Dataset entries
= Beginning of Section =

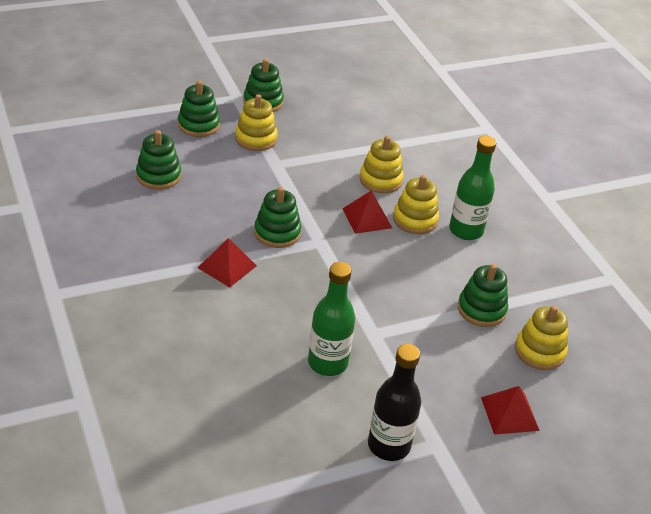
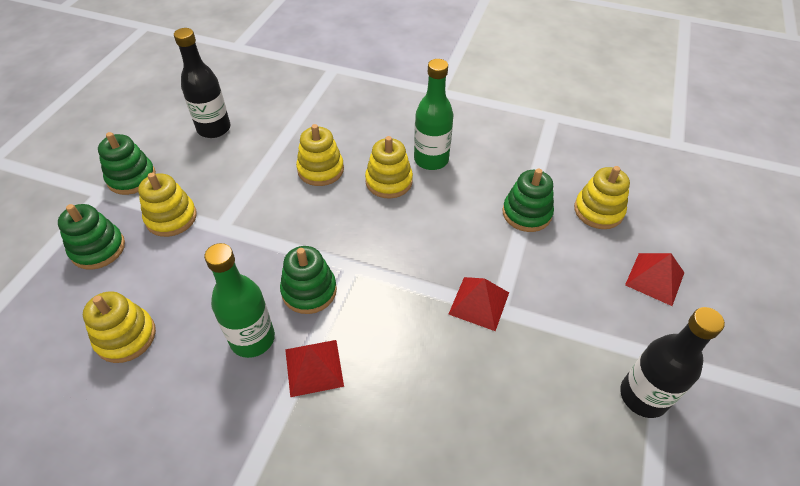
camera: 45 degrees left, 10 degrees up
(158, 176) = (126, 337): green stacking toy -> yellow stacking toy
(327, 363) = (509, 372): green bottle -> green bottle (252, 339)
(348, 109) = (214, 129): none -> black bottle
(367, 218) = (356, 211): red pyramid -> red pyramid (479, 303)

= End of Section =

§ What to work on
What lines in the records contain the word "green"? Return each one.

§ Output
(158, 176) = (126, 337): green stacking toy -> yellow stacking toy
(327, 363) = (509, 372): green bottle -> green bottle (252, 339)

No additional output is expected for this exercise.